The answer must consist solely of the lines from the line with "none -> cyan brick F1:F2 level 1" to the final line of the data below, reproduced exactly, pictures omitted.

* * *

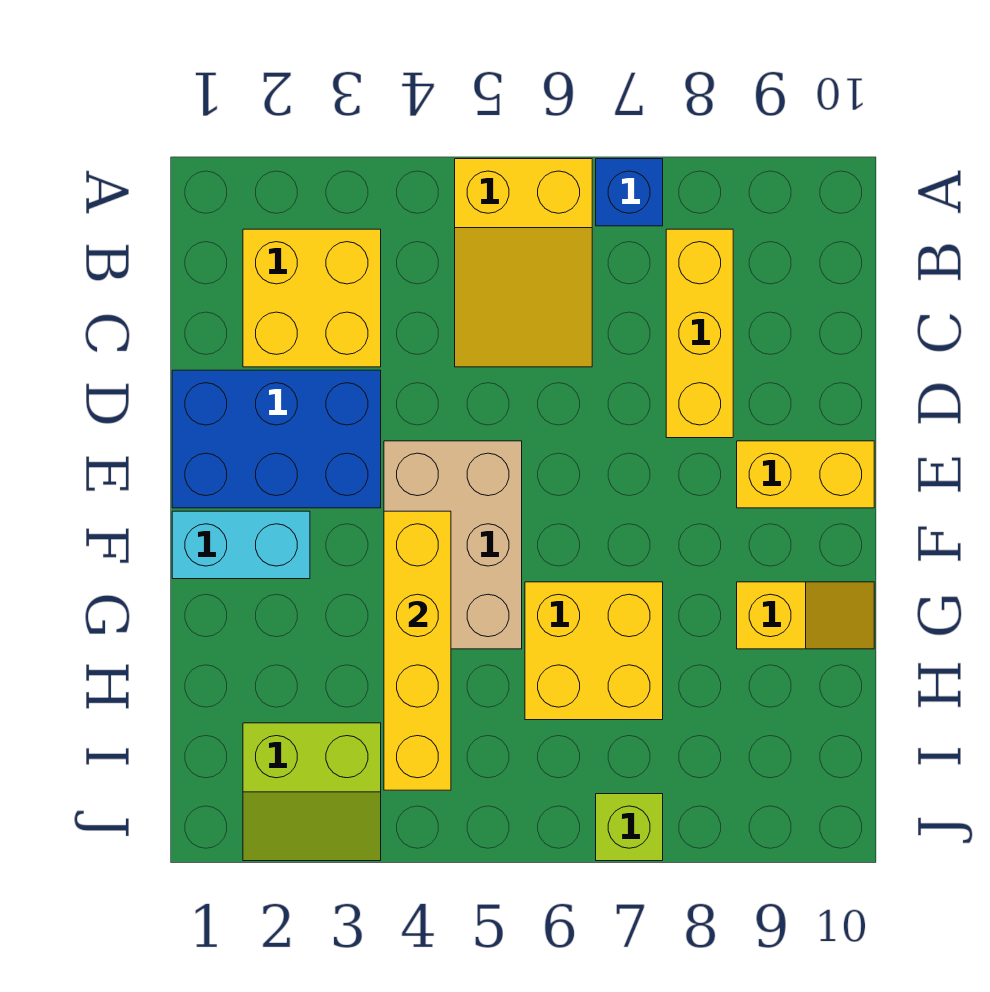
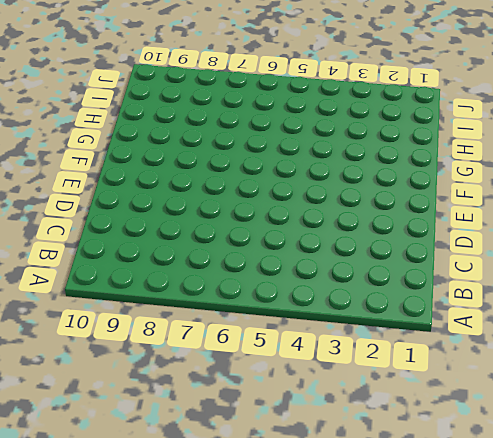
none -> yellow slope A5:C6 level 1 top A
none -> blue brick A7 level 1
none -> yellow brick B2:C3 level 1

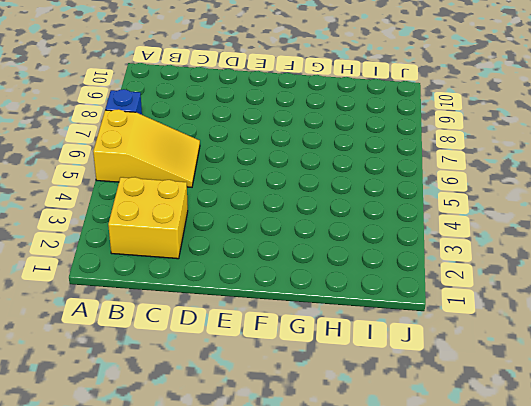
none -> yellow brick B8:D8 level 1
none -> blue brick D1:E3 level 1
none -> tan brick E4:G5 level 1

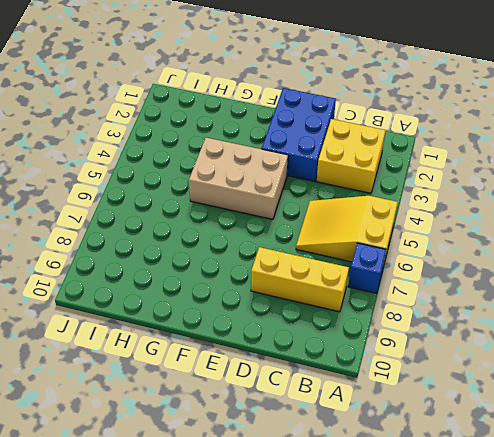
none -> yellow brick E9:E10 level 1
none -> cyan brick F1:F2 level 1
none -> yellow brick G6:H7 level 1

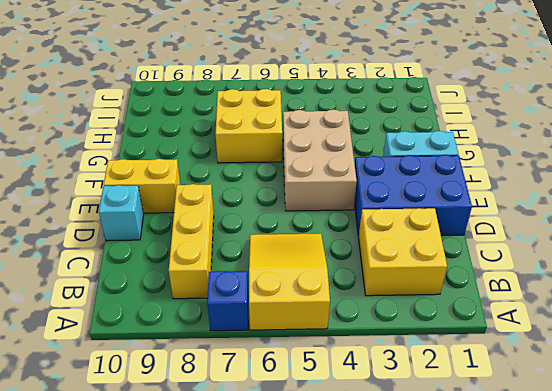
cyan brick D10 level 1 -> none
none -> yellow slope G9:G10 level 1 top 9
none -> lime slope I2:J3 level 1 top I
none -> lime brick J7 level 1

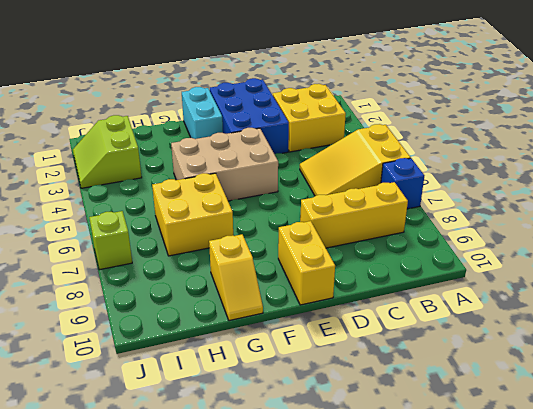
none -> yellow brick F4:I4 level 2

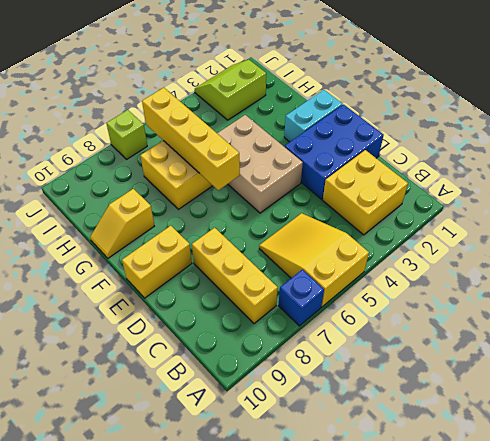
yellow brick F6:I6 level 2 -> yellow brick F4:I4 level 2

* * *

• _EXERCISE RESULT_:
none -> cyan brick F1:F2 level 1
none -> yellow brick G6:H7 level 1

cyan brick D10 level 1 -> none
none -> yellow slope G9:G10 level 1 top 9
none -> lime slope I2:J3 level 1 top I
none -> lime brick J7 level 1

none -> yellow brick F4:I4 level 2

yellow brick F6:I6 level 2 -> yellow brick F4:I4 level 2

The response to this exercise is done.